Excerpts from a dataset

______

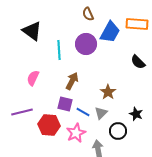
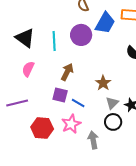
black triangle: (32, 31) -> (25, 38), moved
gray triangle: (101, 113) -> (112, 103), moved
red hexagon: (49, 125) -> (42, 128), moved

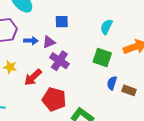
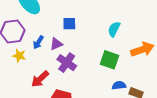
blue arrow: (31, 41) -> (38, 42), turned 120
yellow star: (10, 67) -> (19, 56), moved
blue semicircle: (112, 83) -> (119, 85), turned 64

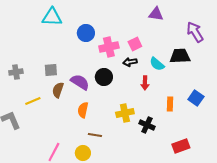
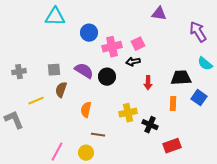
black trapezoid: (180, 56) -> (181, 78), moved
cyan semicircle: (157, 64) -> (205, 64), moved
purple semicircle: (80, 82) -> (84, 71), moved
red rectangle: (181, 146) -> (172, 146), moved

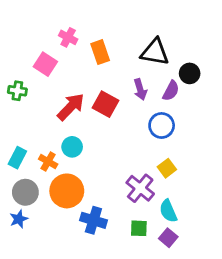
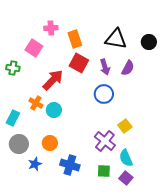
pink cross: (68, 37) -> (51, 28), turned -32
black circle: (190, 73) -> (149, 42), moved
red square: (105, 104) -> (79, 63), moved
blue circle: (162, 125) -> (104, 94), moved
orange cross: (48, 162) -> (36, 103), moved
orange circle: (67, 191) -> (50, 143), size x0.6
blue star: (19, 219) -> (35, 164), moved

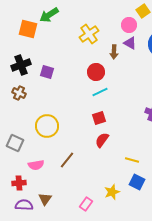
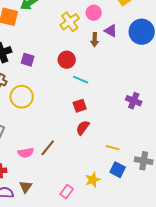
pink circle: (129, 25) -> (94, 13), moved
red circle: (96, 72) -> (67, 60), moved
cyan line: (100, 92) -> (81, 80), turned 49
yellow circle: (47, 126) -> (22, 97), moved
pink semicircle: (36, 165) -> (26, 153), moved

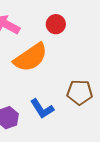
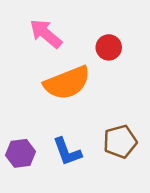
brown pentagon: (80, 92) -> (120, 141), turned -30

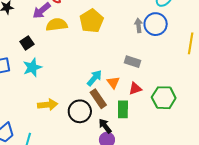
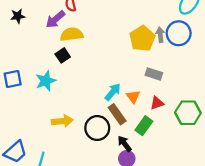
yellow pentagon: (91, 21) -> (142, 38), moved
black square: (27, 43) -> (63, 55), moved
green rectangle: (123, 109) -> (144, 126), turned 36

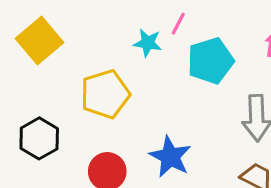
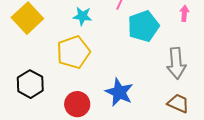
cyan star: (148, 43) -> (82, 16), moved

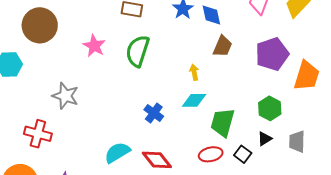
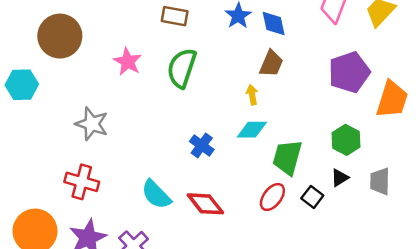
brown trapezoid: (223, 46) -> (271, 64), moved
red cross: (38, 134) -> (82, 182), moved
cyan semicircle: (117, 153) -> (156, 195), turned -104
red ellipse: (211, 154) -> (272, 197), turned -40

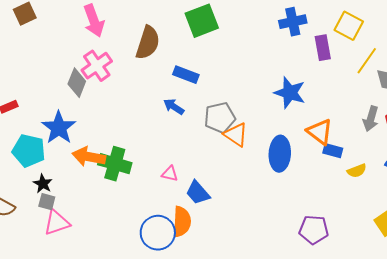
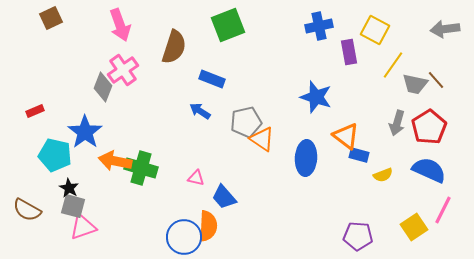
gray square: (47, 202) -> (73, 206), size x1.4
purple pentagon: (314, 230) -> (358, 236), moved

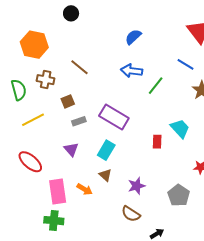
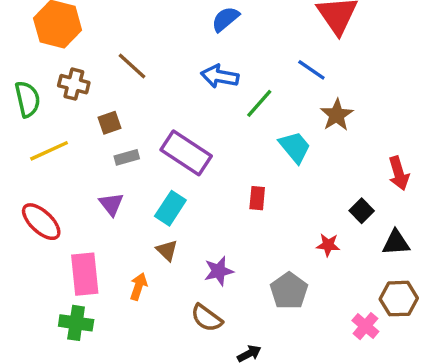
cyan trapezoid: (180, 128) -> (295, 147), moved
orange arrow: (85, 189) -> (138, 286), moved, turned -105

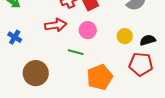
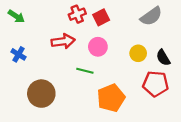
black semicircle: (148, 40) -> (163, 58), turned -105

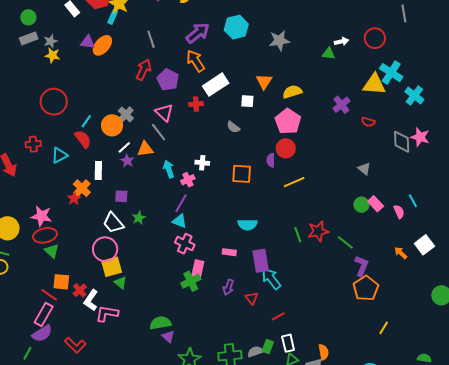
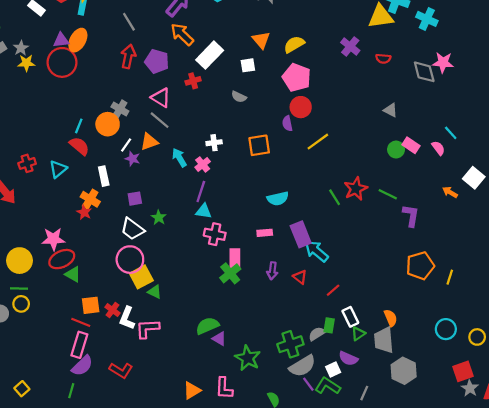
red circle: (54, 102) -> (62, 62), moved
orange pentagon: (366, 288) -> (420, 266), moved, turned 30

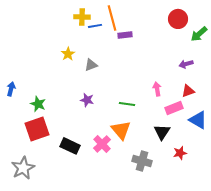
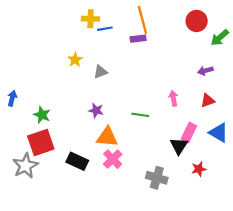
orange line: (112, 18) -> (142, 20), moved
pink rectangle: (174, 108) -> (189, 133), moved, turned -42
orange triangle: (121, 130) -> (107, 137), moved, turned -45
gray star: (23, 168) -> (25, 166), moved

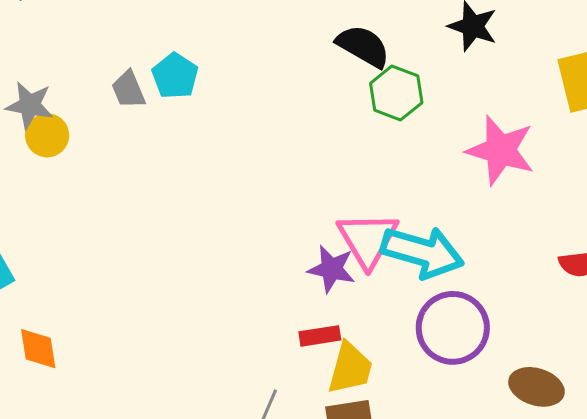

______

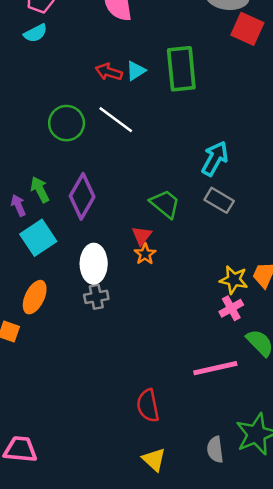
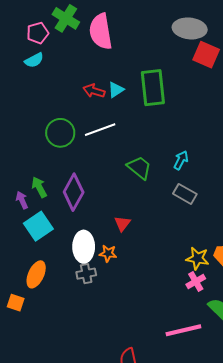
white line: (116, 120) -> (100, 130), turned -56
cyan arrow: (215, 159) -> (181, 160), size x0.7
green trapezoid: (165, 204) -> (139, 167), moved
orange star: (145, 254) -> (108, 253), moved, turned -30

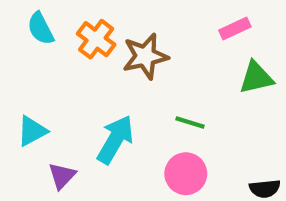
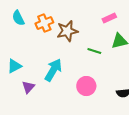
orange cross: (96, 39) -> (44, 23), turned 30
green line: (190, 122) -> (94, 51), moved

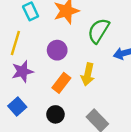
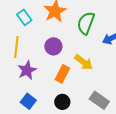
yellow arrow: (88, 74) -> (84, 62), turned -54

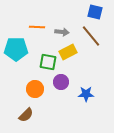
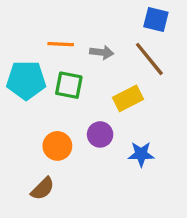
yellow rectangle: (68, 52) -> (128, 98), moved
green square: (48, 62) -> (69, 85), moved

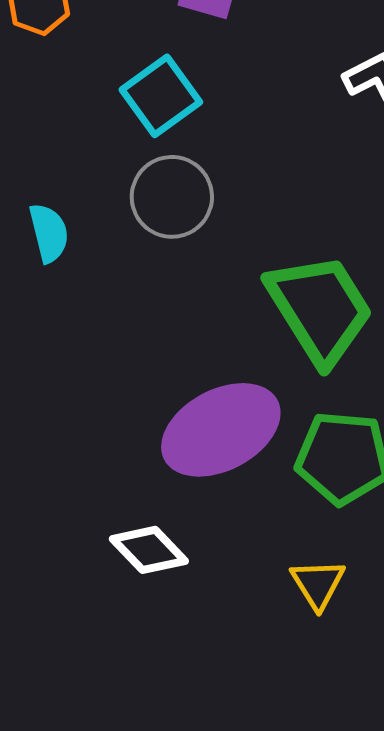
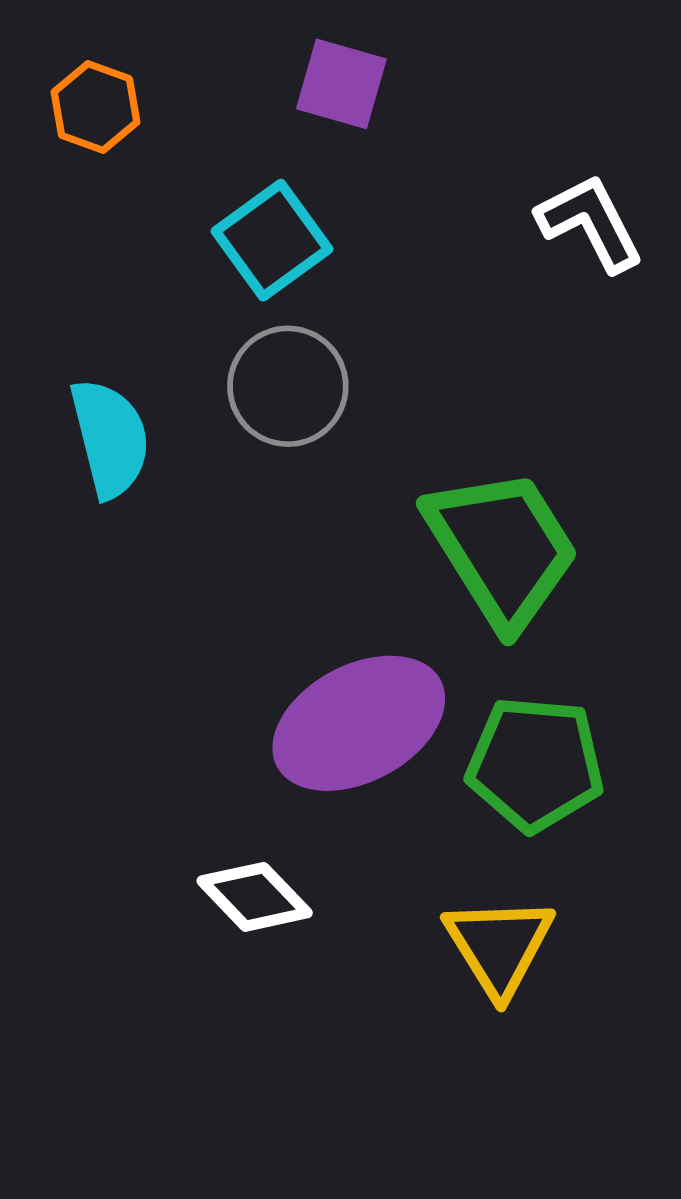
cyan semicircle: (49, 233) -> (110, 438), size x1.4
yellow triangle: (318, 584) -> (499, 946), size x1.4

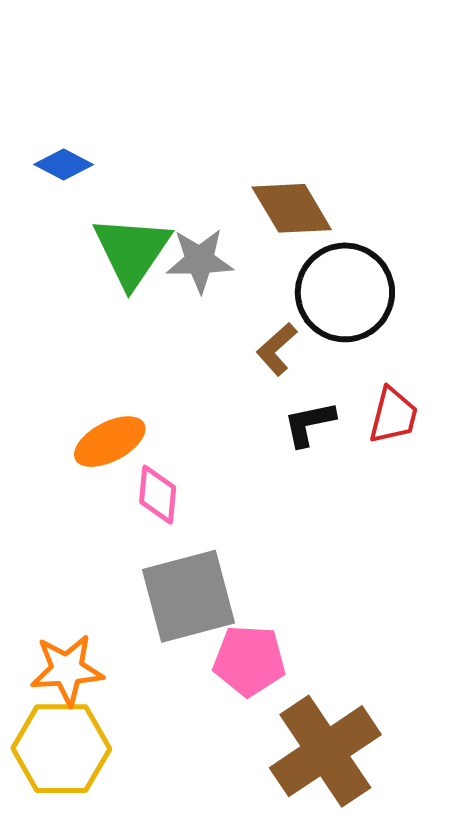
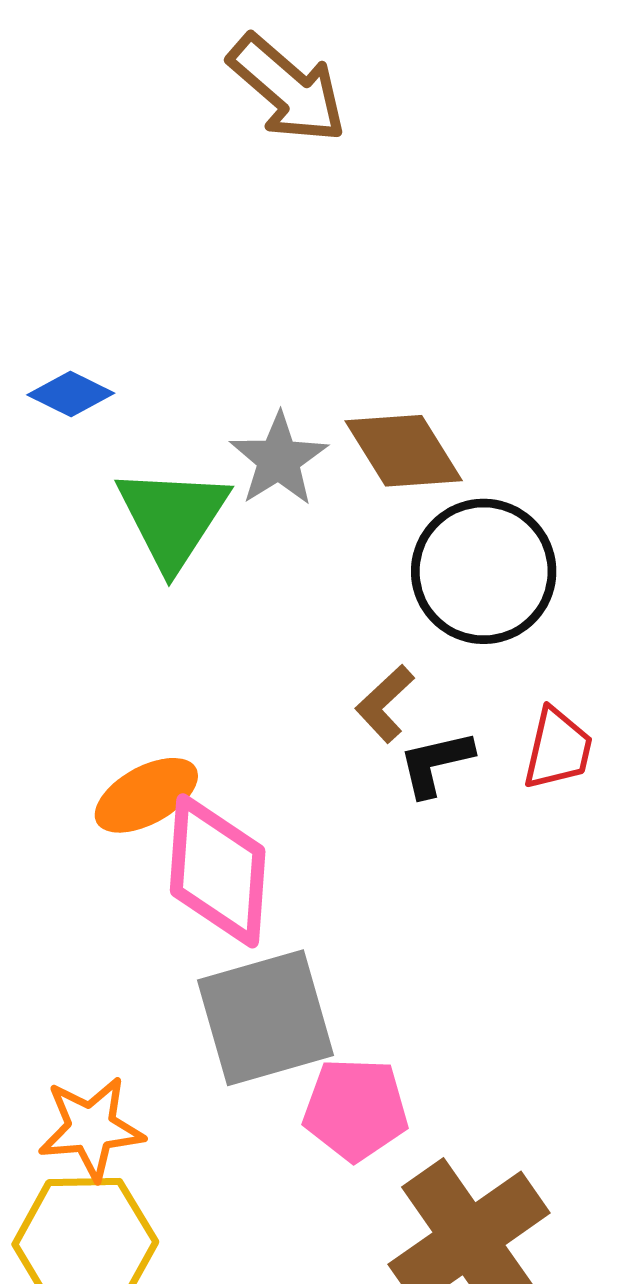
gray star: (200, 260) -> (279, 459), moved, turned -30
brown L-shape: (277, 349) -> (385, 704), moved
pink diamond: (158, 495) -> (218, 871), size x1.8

______

* [Work request]: What you return must match the lines above from the one with "cyan line: (100, 92) -> (81, 80), turned 49" through the one with "gray star: (23, 168) -> (25, 166), moved" exactly, with both ends included and the pictures excluded.

* [Answer box]:
cyan line: (100, 92) -> (81, 80), turned 49
yellow circle: (47, 126) -> (22, 97), moved
pink semicircle: (36, 165) -> (26, 153), moved

brown pentagon: (80, 92) -> (120, 141), turned -30

yellow pentagon: (91, 21) -> (142, 38), moved
black square: (27, 43) -> (63, 55), moved
green rectangle: (123, 109) -> (144, 126), turned 36

cyan star: (148, 43) -> (82, 16), moved

brown trapezoid: (223, 46) -> (271, 64), moved
red cross: (38, 134) -> (82, 182), moved
cyan semicircle: (117, 153) -> (156, 195), turned -104
red ellipse: (211, 154) -> (272, 197), turned -40

gray square: (47, 202) -> (73, 206), size x1.4
purple pentagon: (314, 230) -> (358, 236), moved

cyan trapezoid: (180, 128) -> (295, 147), moved
orange arrow: (85, 189) -> (138, 286), moved, turned -105

black semicircle: (148, 40) -> (163, 58), turned -105

red circle: (54, 102) -> (62, 62), moved
orange pentagon: (366, 288) -> (420, 266), moved, turned 30

orange line: (112, 18) -> (142, 20), moved
pink rectangle: (174, 108) -> (189, 133), moved, turned -42
orange triangle: (121, 130) -> (107, 137), moved, turned -45
gray star: (23, 168) -> (25, 166), moved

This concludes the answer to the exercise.